**Task item**
Could you restate word for word only the lines below from the one holding "(421, 237) = (308, 204): none -> grey goblet" to the one holding "(473, 426) = (741, 443): orange", inclusive, and leave out the pictures?

**Information**
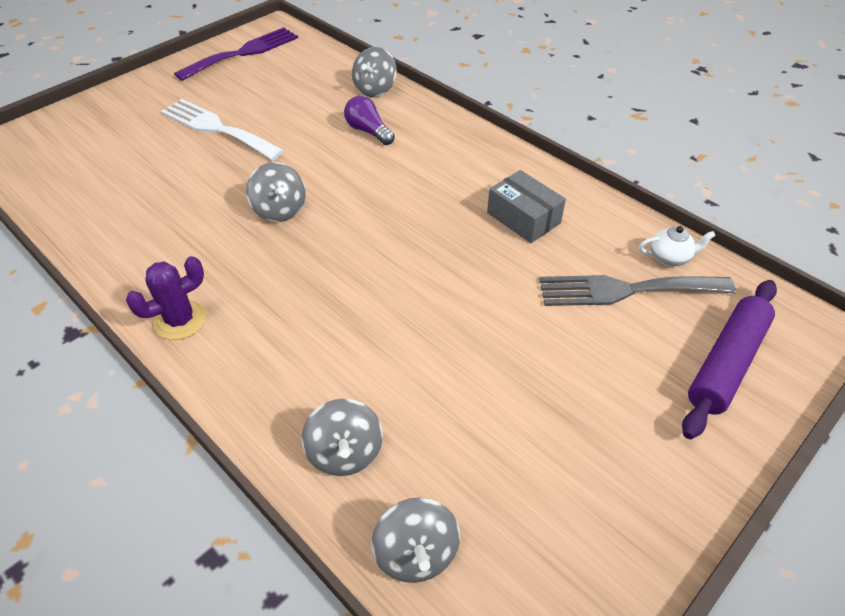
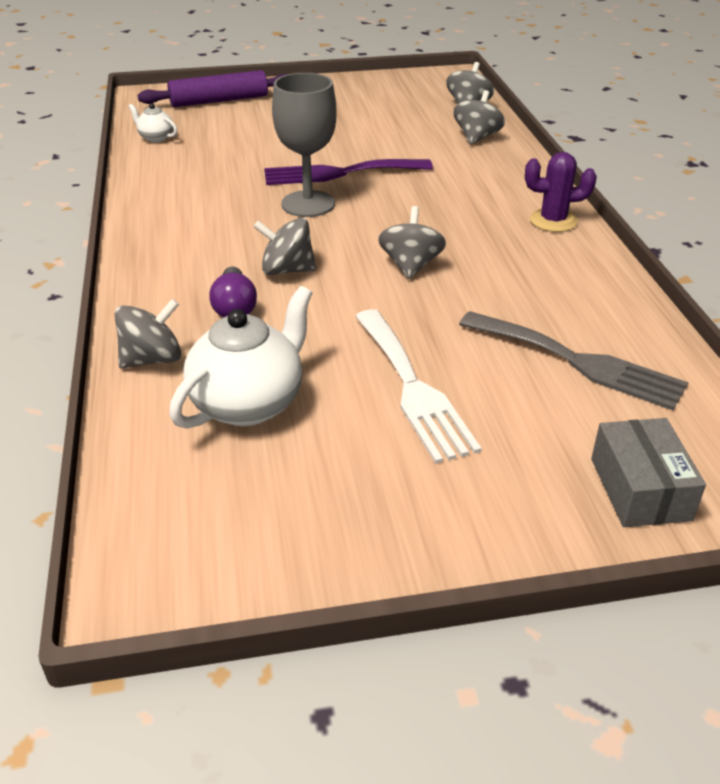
camera: 145 degrees left, 10 degrees down
(243, 53) = (258, 536): purple fork -> purple fork (339, 173)
(299, 90) = (249, 403): none -> white teapot
(366, 168) = (287, 270): none -> grey spinning top
(421, 237) = (308, 204): none -> grey goblet
(523, 218) = (210, 187): grey box -> grey box (640, 489)
(625, 290) = (214, 136): grey fork -> grey fork (578, 362)

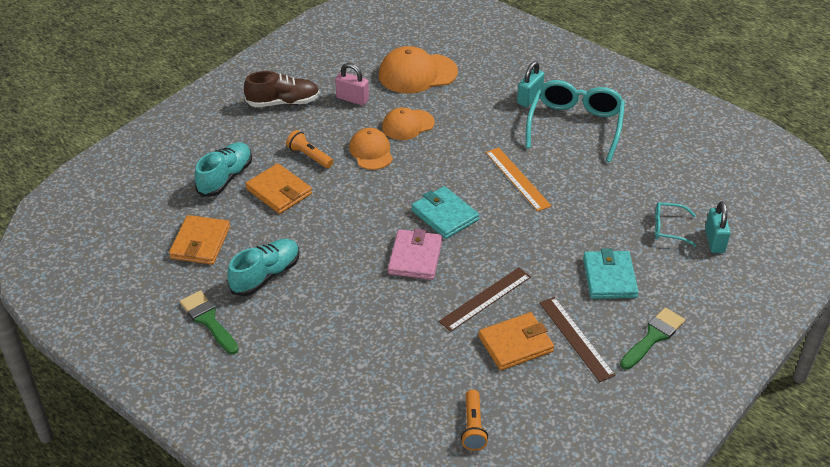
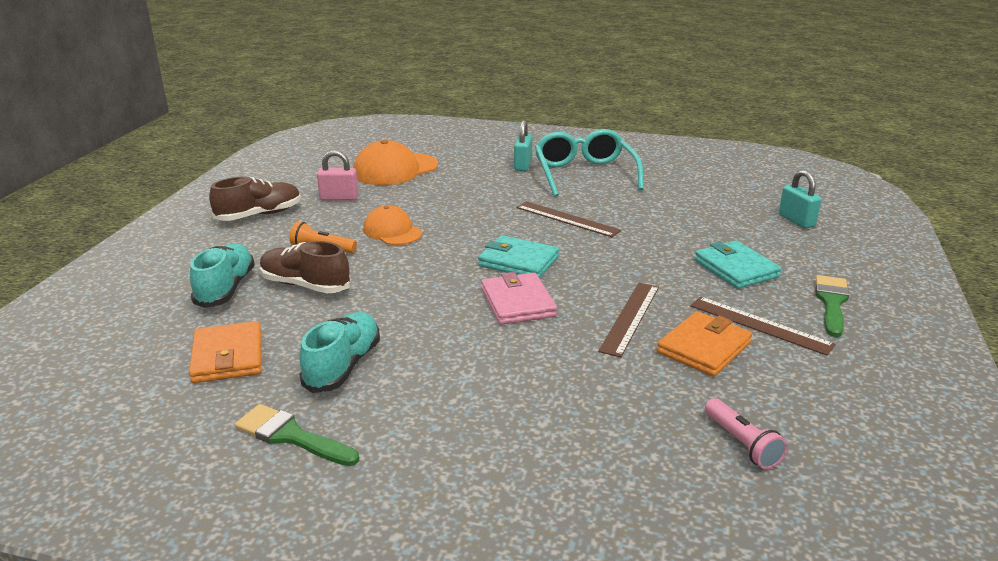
camera: 25 degrees left, 15 degrees down
(279, 191) = (305, 285): orange wallet -> brown shoe
(408, 125) = (416, 205): orange cap -> none
(473, 426) = (741, 443): orange flashlight -> pink flashlight
(517, 179) = (567, 219): orange ruler -> brown ruler
(668, 228) = (746, 221): turquoise glasses -> none

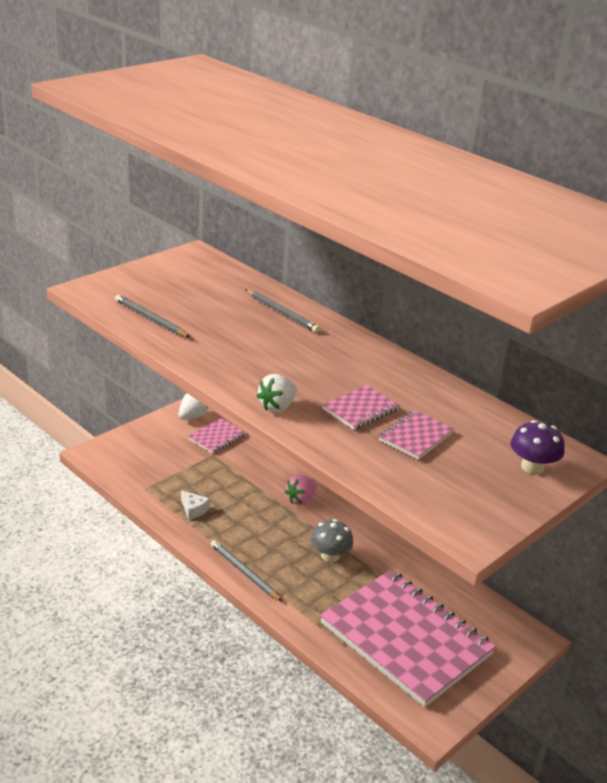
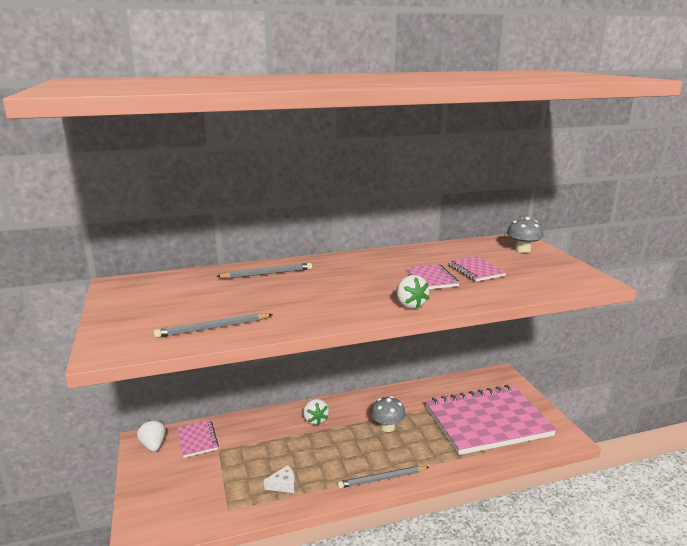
camera: 60 degrees left, 10 degrees down
(301, 500) = (315, 420): pink strawberry -> white strawberry
(532, 467) = (523, 250): purple mushroom -> grey mushroom

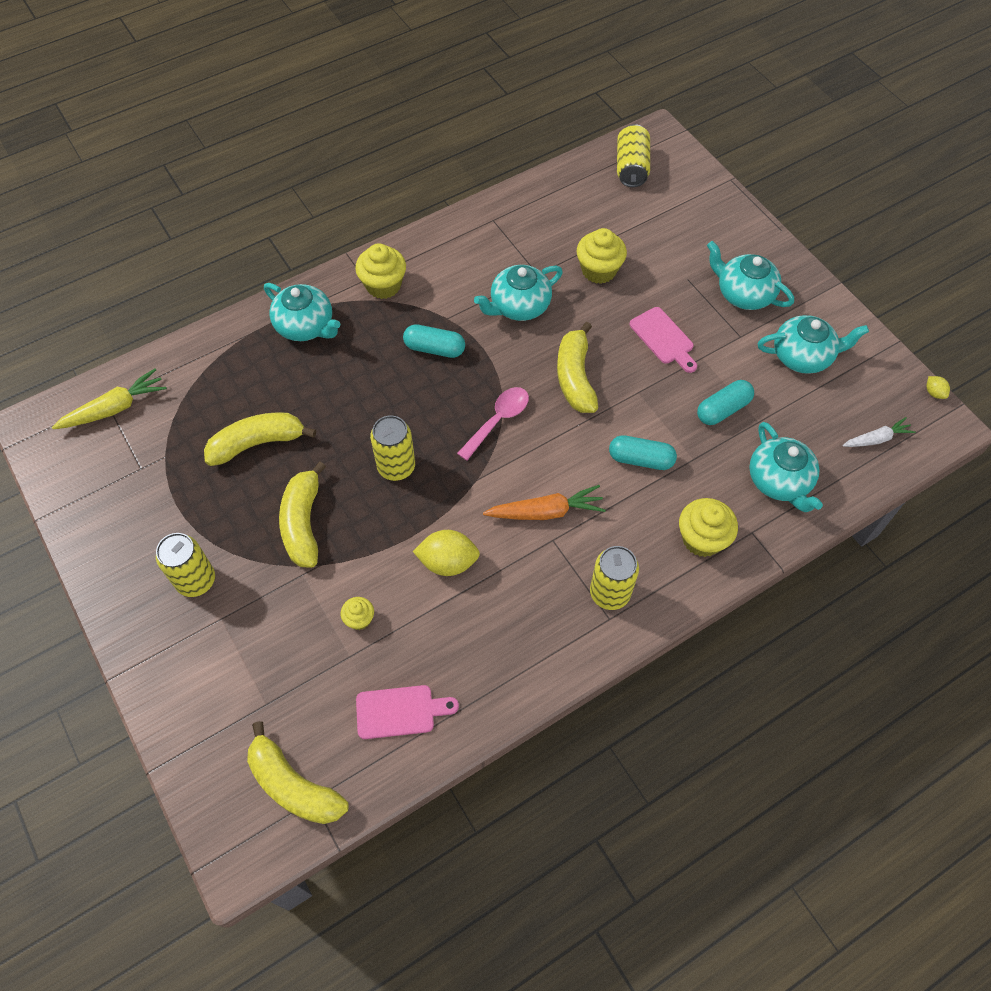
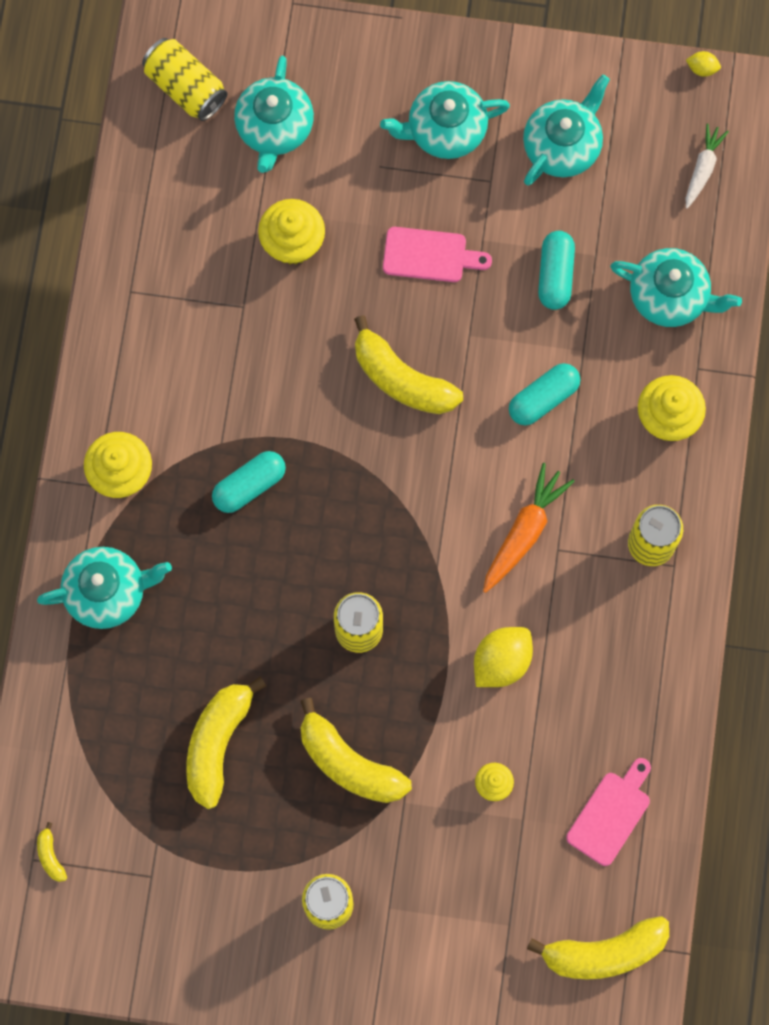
camera: 50 degrees left, 15 degrees up
(115, 408) = (50, 856): yellow carrot -> yellow banana
(498, 420) = (388, 493): pink spoon -> none
(519, 306) = (268, 360): turquoise teapot -> turquoise teapot (274, 128)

**Reply**
(421, 237) = (308, 204): none -> grey goblet
(523, 218) = (210, 187): grey box -> grey box (640, 489)
(625, 290) = (214, 136): grey fork -> grey fork (578, 362)

camera: 25 degrees left, 15 degrees down
(279, 191) = (305, 285): orange wallet -> brown shoe
(408, 125) = (416, 205): orange cap -> none
(473, 426) = (741, 443): orange flashlight -> pink flashlight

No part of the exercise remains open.